**Exercise objective**
Here are some records; quote them exactly, leaving out the pictures.
(Beginning of Data records)
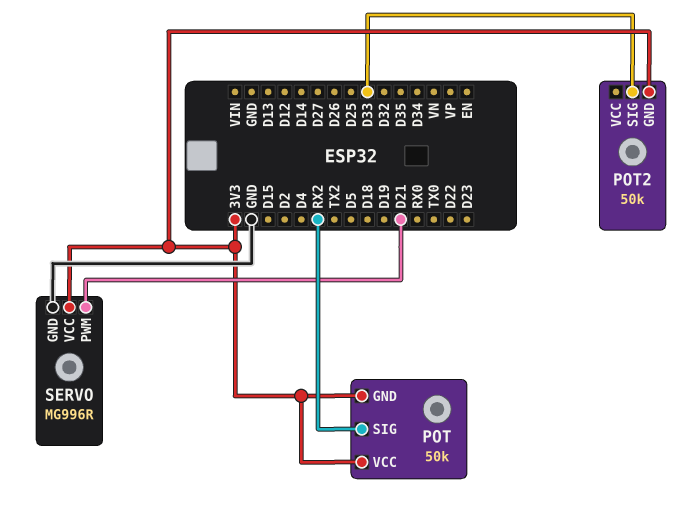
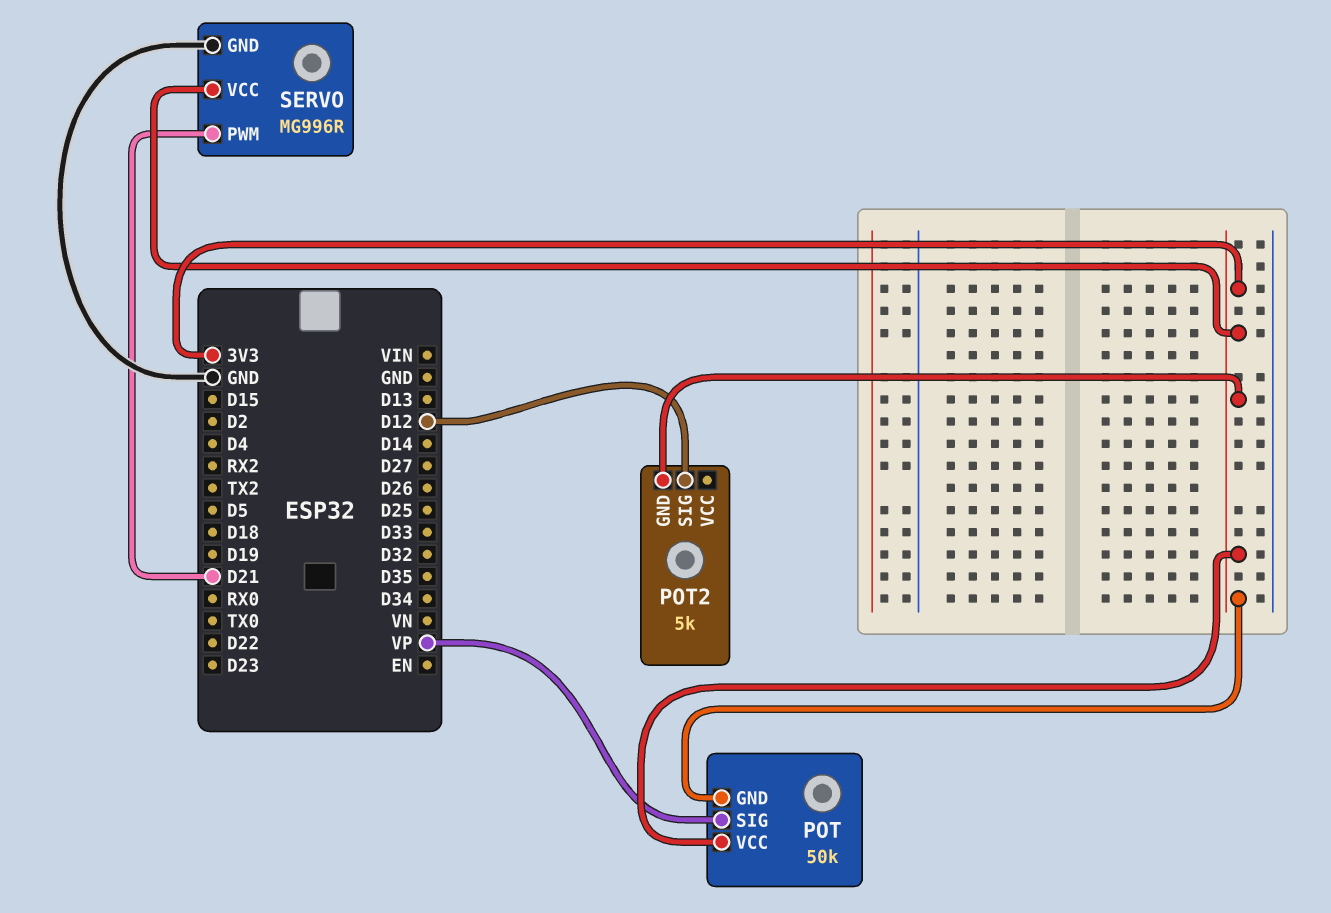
POT pin SIG: RX2 -> VP
POT2: 50k -> 5k
POT2 pin SIG: D33 -> D12

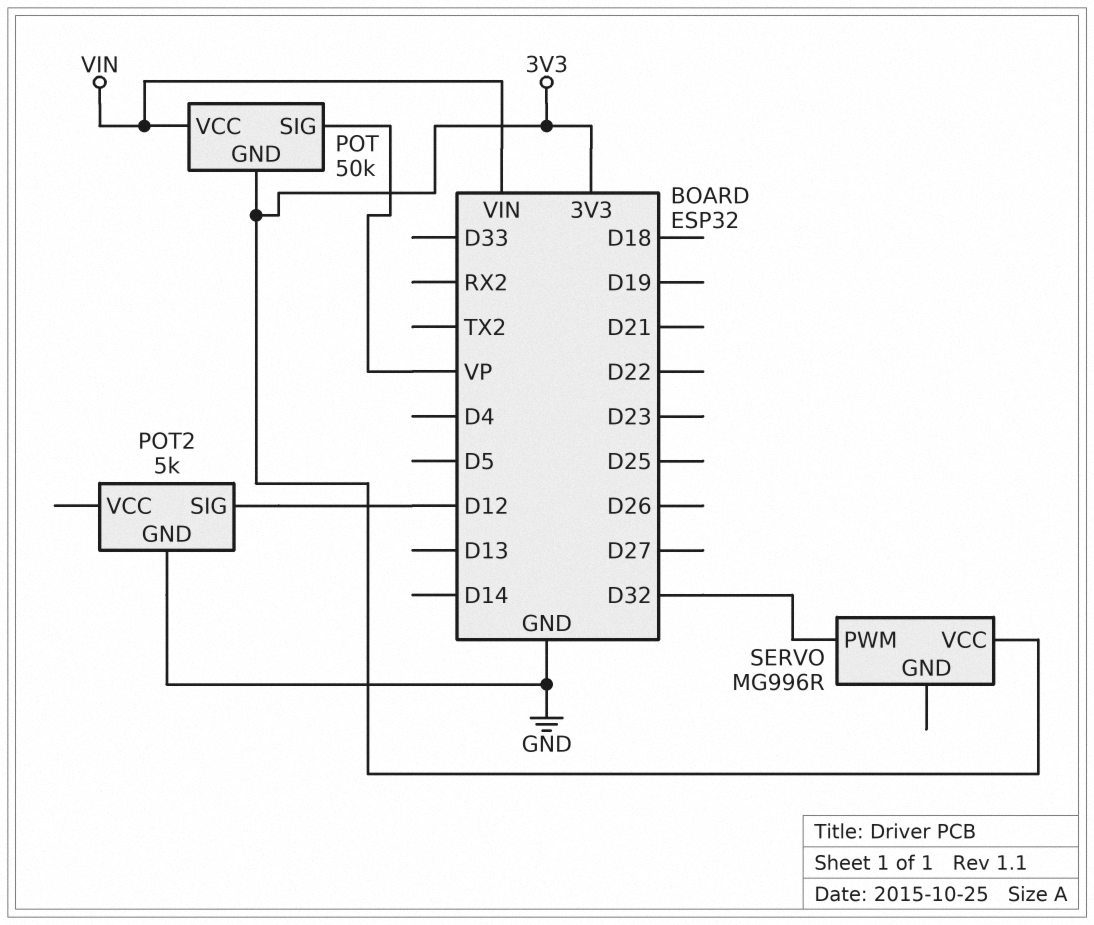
POT pin VCC: 3V3 -> VIN
POT2 pin GND: 3V3 -> GND
SERVO pin GND: GND -> none
SERVO pin PWM: D21 -> D32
(End of Data records)
**Final answer**
POT pin SIG: RX2 -> VP
POT2: 50k -> 5k
POT2 pin SIG: D33 -> D12

POT pin VCC: 3V3 -> VIN
POT2 pin GND: 3V3 -> GND
SERVO pin GND: GND -> none
SERVO pin PWM: D21 -> D32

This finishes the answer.